** RECORDED DATA follows **
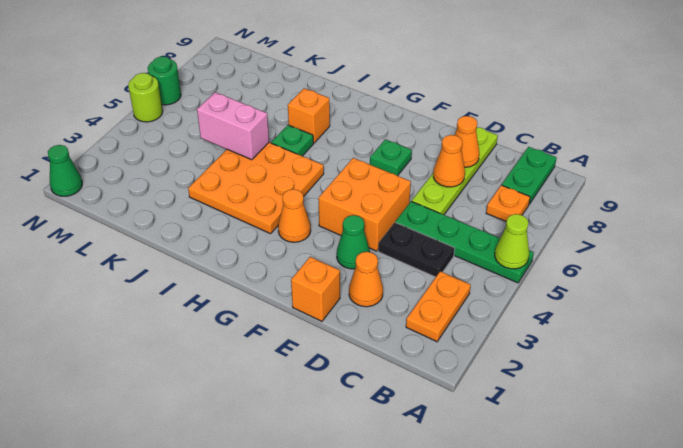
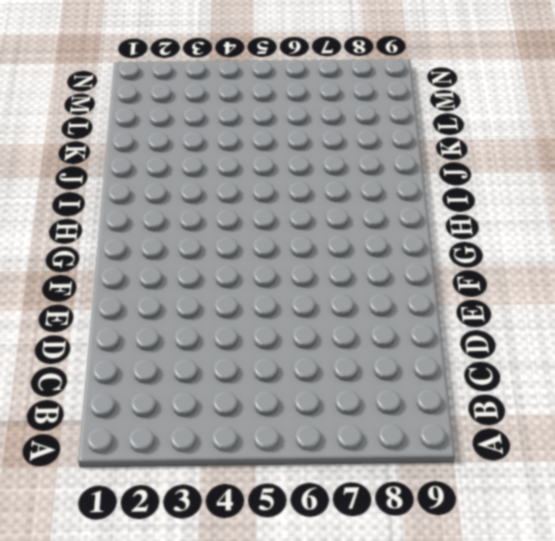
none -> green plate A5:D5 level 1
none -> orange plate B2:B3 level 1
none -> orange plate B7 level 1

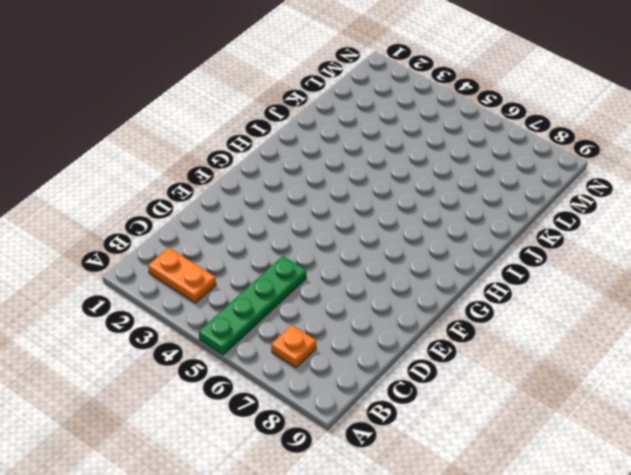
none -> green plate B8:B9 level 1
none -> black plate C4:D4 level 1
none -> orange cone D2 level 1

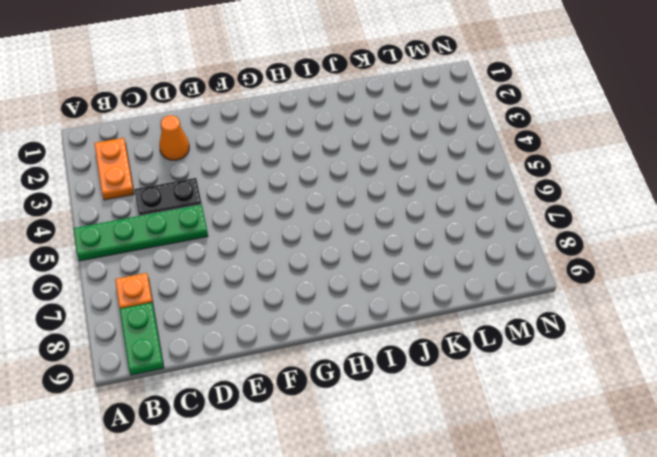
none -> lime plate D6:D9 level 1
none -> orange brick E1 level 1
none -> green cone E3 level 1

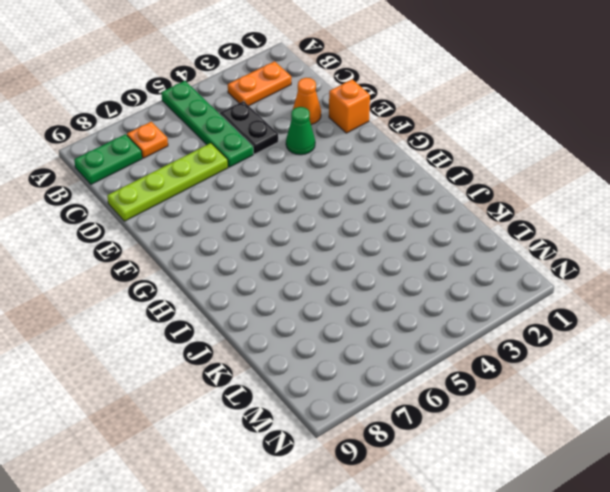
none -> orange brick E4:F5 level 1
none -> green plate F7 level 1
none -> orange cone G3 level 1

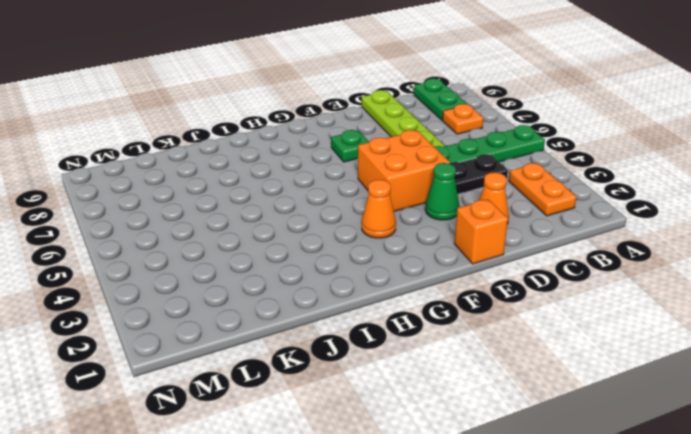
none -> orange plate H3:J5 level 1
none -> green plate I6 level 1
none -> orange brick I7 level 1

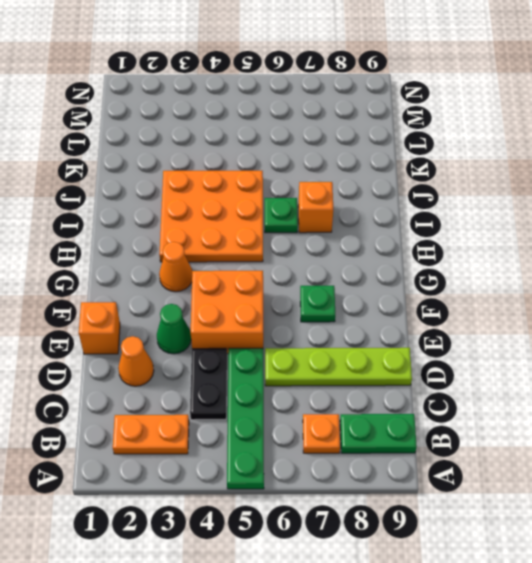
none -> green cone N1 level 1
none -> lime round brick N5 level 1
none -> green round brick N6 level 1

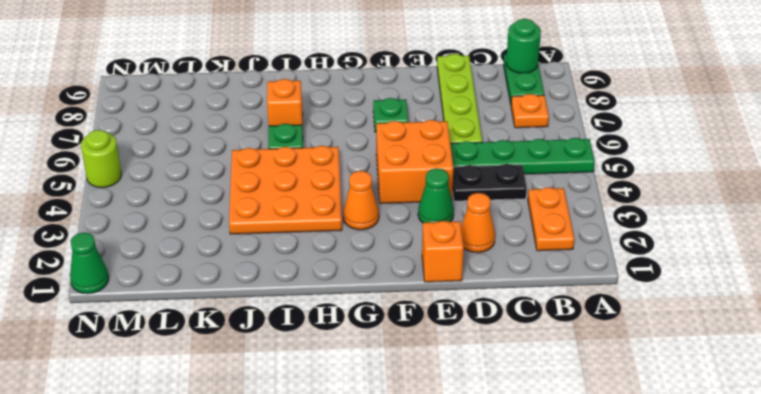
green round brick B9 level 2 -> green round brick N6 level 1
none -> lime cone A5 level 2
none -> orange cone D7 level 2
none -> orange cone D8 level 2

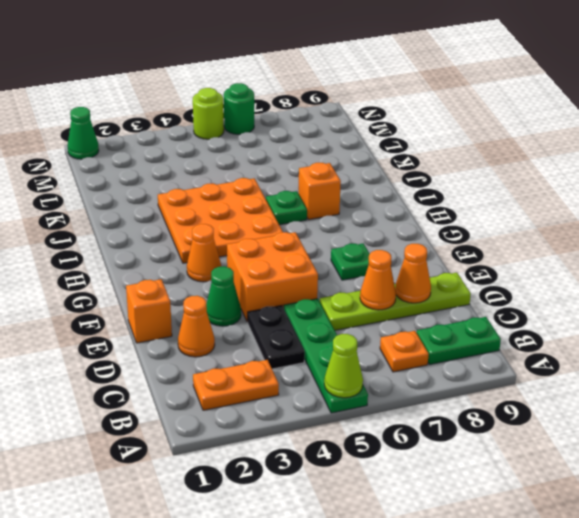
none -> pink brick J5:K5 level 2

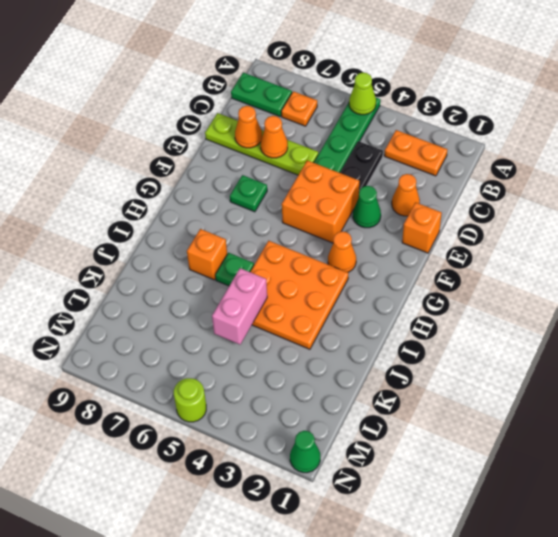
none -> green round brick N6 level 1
** End of RECORDED DATA **
PROBLEM STATEMENT: Please output all the records above exactly, leaving out every picture.

SOLUTION TO THE EXERCISE:
none -> green plate A5:D5 level 1
none -> orange plate B2:B3 level 1
none -> orange plate B7 level 1

none -> green plate B8:B9 level 1
none -> black plate C4:D4 level 1
none -> orange cone D2 level 1

none -> lime plate D6:D9 level 1
none -> orange brick E1 level 1
none -> green cone E3 level 1

none -> orange brick E4:F5 level 1
none -> green plate F7 level 1
none -> orange cone G3 level 1

none -> orange plate H3:J5 level 1
none -> green plate I6 level 1
none -> orange brick I7 level 1

none -> green cone N1 level 1
none -> lime round brick N5 level 1
none -> green round brick N6 level 1

green round brick B9 level 2 -> green round brick N6 level 1
none -> lime cone A5 level 2
none -> orange cone D7 level 2
none -> orange cone D8 level 2

none -> pink brick J5:K5 level 2

none -> green round brick N6 level 1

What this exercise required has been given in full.